[Supplied material — start]

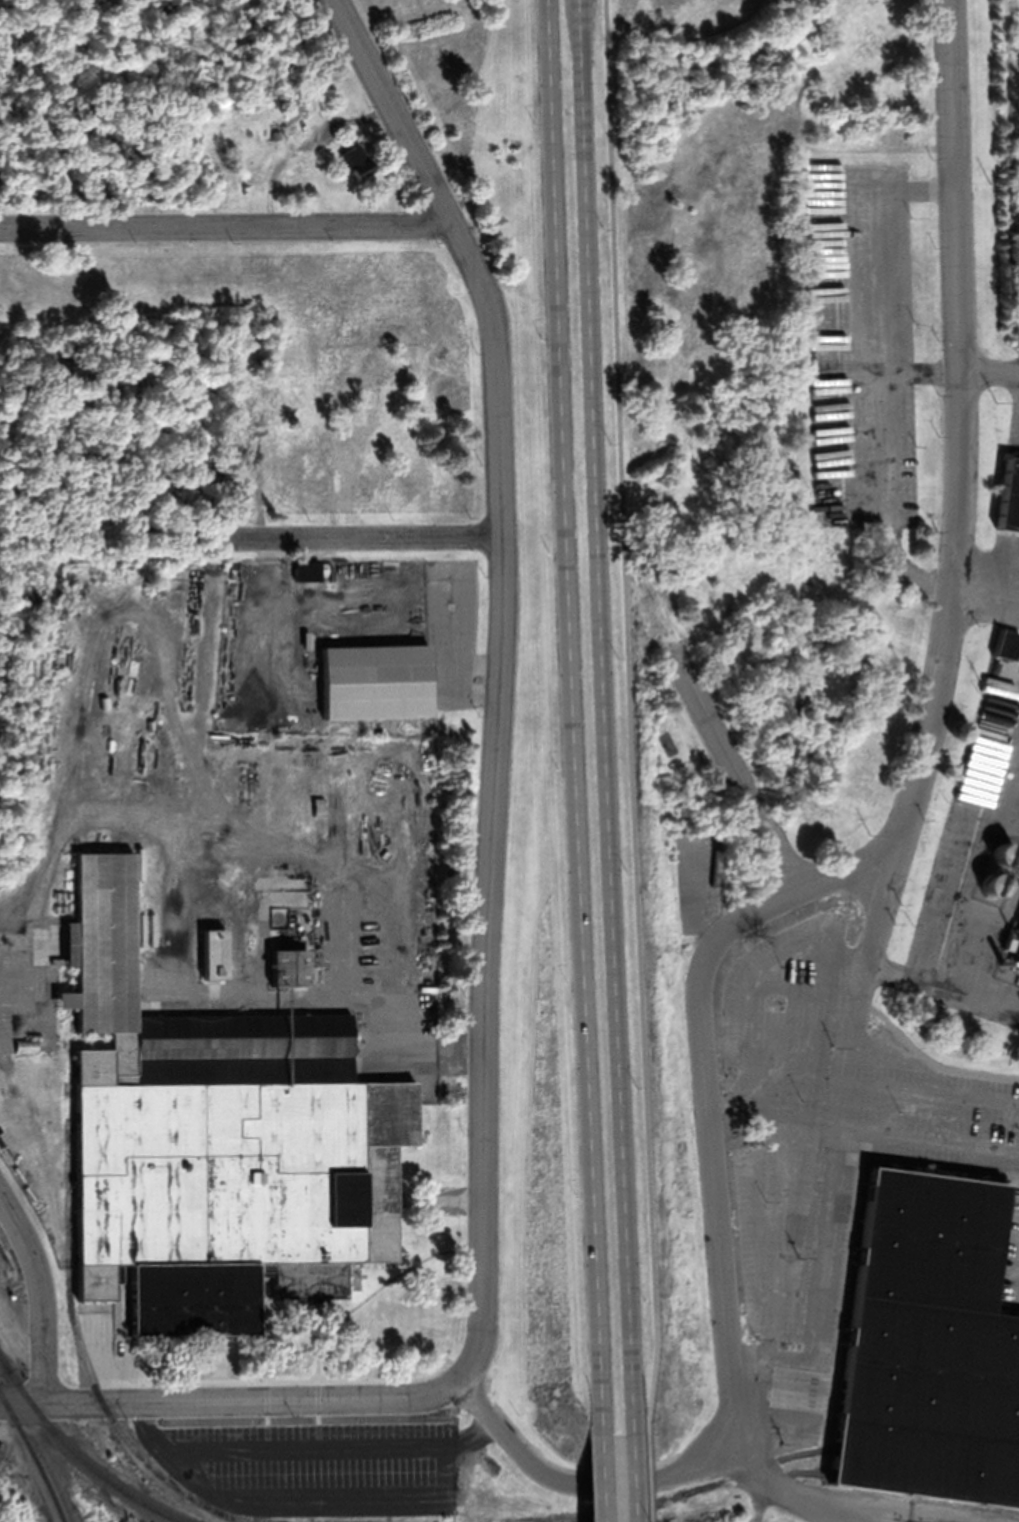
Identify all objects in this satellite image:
building: (888, 43)
building: (812, 56)
building: (859, 66)
road: (414, 152)
building: (356, 161)
building: (825, 204)
road: (225, 224)
road: (991, 370)
building: (1009, 496)
road: (362, 534)
building: (307, 571)
building: (1007, 643)
building: (375, 682)
road: (602, 715)
road: (629, 715)
road: (571, 716)
road: (929, 754)
road: (732, 768)
road: (489, 847)
building: (696, 856)
building: (1002, 870)
building: (1015, 942)
building: (214, 955)
building: (1018, 967)
building: (288, 969)
road: (880, 970)
building: (1018, 972)
building: (216, 1140)
railway: (3, 1256)
road: (40, 1295)
railway: (76, 1333)
road: (17, 1342)
building: (930, 1345)
railway: (5, 1360)
railway: (5, 1362)
road: (230, 1399)
railway: (35, 1454)
railway: (85, 1460)
railway: (756, 1474)
road: (628, 1476)
road: (645, 1476)
road: (596, 1477)
railway: (716, 1481)
road: (602, 1482)
road: (839, 1507)

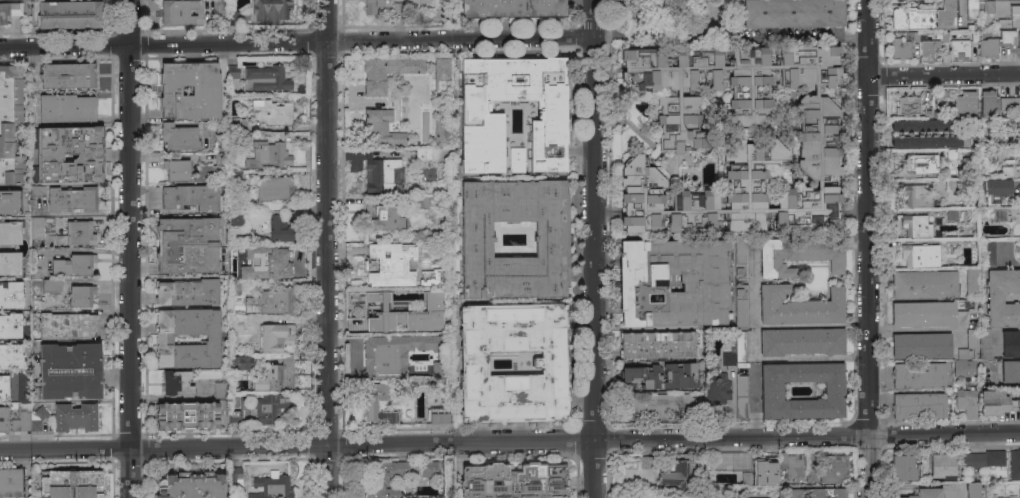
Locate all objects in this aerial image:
building: (398, 5)
building: (372, 6)
building: (989, 6)
building: (512, 8)
building: (972, 9)
building: (272, 10)
building: (9, 12)
building: (180, 12)
building: (221, 12)
building: (793, 13)
building: (68, 15)
building: (1012, 16)
building: (924, 17)
park: (675, 22)
building: (652, 30)
building: (945, 37)
building: (995, 42)
road: (295, 43)
building: (903, 45)
building: (958, 46)
building: (929, 49)
building: (440, 68)
building: (234, 71)
building: (68, 75)
building: (383, 75)
road: (943, 75)
building: (271, 76)
building: (207, 87)
building: (408, 95)
building: (987, 102)
building: (1008, 103)
building: (964, 104)
building: (908, 105)
building: (66, 108)
building: (430, 108)
building: (275, 109)
building: (927, 112)
building: (937, 112)
building: (481, 115)
building: (405, 120)
building: (238, 121)
building: (10, 123)
building: (1005, 124)
building: (924, 125)
building: (378, 127)
building: (220, 132)
building: (1019, 132)
building: (181, 133)
building: (243, 137)
building: (735, 140)
building: (931, 141)
building: (270, 151)
building: (70, 153)
building: (951, 153)
building: (430, 154)
building: (221, 155)
building: (1019, 158)
building: (515, 160)
building: (920, 165)
building: (178, 166)
building: (205, 170)
building: (1006, 171)
building: (237, 172)
building: (383, 174)
building: (951, 184)
building: (276, 185)
building: (996, 190)
building: (37, 191)
building: (193, 194)
building: (916, 196)
building: (72, 199)
building: (10, 201)
building: (420, 203)
building: (952, 214)
building: (999, 215)
building: (236, 216)
building: (384, 216)
road: (867, 217)
building: (916, 226)
building: (78, 227)
building: (62, 228)
building: (279, 228)
building: (186, 230)
building: (11, 232)
building: (552, 238)
building: (257, 248)
road: (323, 248)
road: (592, 248)
road: (128, 249)
building: (427, 250)
building: (234, 251)
building: (1019, 252)
building: (988, 254)
building: (798, 255)
building: (920, 255)
building: (741, 257)
building: (187, 260)
building: (11, 263)
building: (74, 265)
building: (275, 265)
building: (379, 267)
building: (35, 273)
building: (442, 275)
building: (972, 283)
building: (51, 285)
building: (643, 287)
building: (238, 290)
building: (187, 291)
building: (11, 294)
building: (421, 294)
building: (81, 295)
building: (1002, 297)
building: (950, 298)
building: (274, 301)
building: (248, 304)
building: (741, 306)
building: (799, 306)
building: (383, 314)
building: (10, 325)
building: (66, 325)
building: (234, 326)
building: (164, 338)
building: (276, 338)
building: (801, 341)
building: (1010, 343)
building: (658, 344)
building: (921, 345)
building: (740, 347)
building: (235, 353)
building: (394, 353)
building: (981, 353)
building: (11, 356)
road: (820, 358)
building: (241, 362)
building: (550, 363)
building: (70, 370)
building: (1010, 371)
building: (918, 375)
building: (276, 376)
building: (661, 376)
building: (177, 382)
building: (23, 387)
building: (4, 388)
building: (220, 390)
building: (717, 390)
building: (771, 390)
building: (740, 394)
building: (662, 402)
building: (966, 402)
building: (996, 402)
building: (371, 403)
building: (919, 404)
building: (14, 406)
building: (270, 407)
building: (187, 415)
building: (234, 415)
building: (439, 415)
building: (75, 417)
building: (3, 418)
building: (37, 418)
building: (22, 419)
road: (943, 433)
road: (433, 441)
building: (994, 457)
building: (666, 458)
building: (973, 461)
building: (647, 462)
building: (1014, 464)
road: (867, 466)
building: (942, 466)
building: (903, 467)
building: (429, 469)
building: (833, 469)
building: (774, 470)
building: (681, 473)
building: (811, 474)
building: (235, 476)
building: (385, 478)
building: (513, 481)
building: (11, 482)
building: (71, 484)
building: (191, 485)
building: (272, 486)
building: (972, 489)
building: (816, 492)
building: (925, 493)
building: (1019, 494)
building: (990, 496)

[Supplied material — finish]

**What the task requires**. What is needed is every line of the data above, set down exactly but with the images left out.

**Answer to this task**.
Identify all objects in this satellite image:
building: (888, 43)
building: (812, 56)
building: (859, 66)
road: (414, 152)
building: (356, 161)
building: (825, 204)
road: (225, 224)
road: (991, 370)
building: (1009, 496)
road: (362, 534)
building: (307, 571)
building: (1007, 643)
building: (375, 682)
road: (602, 715)
road: (629, 715)
road: (571, 716)
road: (929, 754)
road: (732, 768)
road: (489, 847)
building: (696, 856)
building: (1002, 870)
building: (1015, 942)
building: (214, 955)
building: (1018, 967)
building: (288, 969)
road: (880, 970)
building: (1018, 972)
building: (216, 1140)
railway: (3, 1256)
road: (40, 1295)
railway: (76, 1333)
road: (17, 1342)
building: (930, 1345)
railway: (5, 1360)
railway: (5, 1362)
road: (230, 1399)
railway: (35, 1454)
railway: (85, 1460)
railway: (756, 1474)
road: (628, 1476)
road: (645, 1476)
road: (596, 1477)
railway: (716, 1481)
road: (602, 1482)
road: (839, 1507)

Locate all objects in this aerial image:
building: (398, 5)
building: (372, 6)
building: (989, 6)
building: (512, 8)
building: (972, 9)
building: (272, 10)
building: (9, 12)
building: (180, 12)
building: (221, 12)
building: (793, 13)
building: (68, 15)
building: (1012, 16)
building: (924, 17)
park: (675, 22)
building: (652, 30)
building: (945, 37)
building: (995, 42)
road: (295, 43)
building: (903, 45)
building: (958, 46)
building: (929, 49)
building: (440, 68)
building: (234, 71)
building: (68, 75)
building: (383, 75)
road: (943, 75)
building: (271, 76)
building: (207, 87)
building: (408, 95)
building: (987, 102)
building: (1008, 103)
building: (964, 104)
building: (908, 105)
building: (66, 108)
building: (430, 108)
building: (275, 109)
building: (927, 112)
building: (937, 112)
building: (481, 115)
building: (405, 120)
building: (238, 121)
building: (10, 123)
building: (1005, 124)
building: (924, 125)
building: (378, 127)
building: (220, 132)
building: (1019, 132)
building: (181, 133)
building: (243, 137)
building: (735, 140)
building: (931, 141)
building: (270, 151)
building: (70, 153)
building: (951, 153)
building: (430, 154)
building: (221, 155)
building: (1019, 158)
building: (515, 160)
building: (920, 165)
building: (178, 166)
building: (205, 170)
building: (1006, 171)
building: (237, 172)
building: (383, 174)
building: (951, 184)
building: (276, 185)
building: (996, 190)
building: (37, 191)
building: (193, 194)
building: (916, 196)
building: (72, 199)
building: (10, 201)
building: (420, 203)
building: (952, 214)
building: (999, 215)
building: (236, 216)
building: (384, 216)
road: (867, 217)
building: (916, 226)
building: (78, 227)
building: (62, 228)
building: (279, 228)
building: (186, 230)
building: (11, 232)
building: (552, 238)
building: (257, 248)
road: (323, 248)
road: (592, 248)
road: (128, 249)
building: (427, 250)
building: (234, 251)
building: (1019, 252)
building: (988, 254)
building: (798, 255)
building: (920, 255)
building: (741, 257)
building: (187, 260)
building: (11, 263)
building: (74, 265)
building: (275, 265)
building: (379, 267)
building: (35, 273)
building: (442, 275)
building: (972, 283)
building: (51, 285)
building: (643, 287)
building: (238, 290)
building: (187, 291)
building: (11, 294)
building: (421, 294)
building: (81, 295)
building: (1002, 297)
building: (950, 298)
building: (274, 301)
building: (248, 304)
building: (741, 306)
building: (799, 306)
building: (383, 314)
building: (10, 325)
building: (66, 325)
building: (234, 326)
building: (164, 338)
building: (276, 338)
building: (801, 341)
building: (1010, 343)
building: (658, 344)
building: (921, 345)
building: (740, 347)
building: (235, 353)
building: (394, 353)
building: (981, 353)
building: (11, 356)
road: (820, 358)
building: (241, 362)
building: (550, 363)
building: (70, 370)
building: (1010, 371)
building: (918, 375)
building: (276, 376)
building: (661, 376)
building: (177, 382)
building: (23, 387)
building: (4, 388)
building: (220, 390)
building: (717, 390)
building: (771, 390)
building: (740, 394)
building: (662, 402)
building: (966, 402)
building: (996, 402)
building: (371, 403)
building: (919, 404)
building: (14, 406)
building: (270, 407)
building: (187, 415)
building: (234, 415)
building: (439, 415)
building: (75, 417)
building: (3, 418)
building: (37, 418)
building: (22, 419)
road: (943, 433)
road: (433, 441)
building: (994, 457)
building: (666, 458)
building: (973, 461)
building: (647, 462)
building: (1014, 464)
road: (867, 466)
building: (942, 466)
building: (903, 467)
building: (429, 469)
building: (833, 469)
building: (774, 470)
building: (681, 473)
building: (811, 474)
building: (235, 476)
building: (385, 478)
building: (513, 481)
building: (11, 482)
building: (71, 484)
building: (191, 485)
building: (272, 486)
building: (972, 489)
building: (816, 492)
building: (925, 493)
building: (1019, 494)
building: (990, 496)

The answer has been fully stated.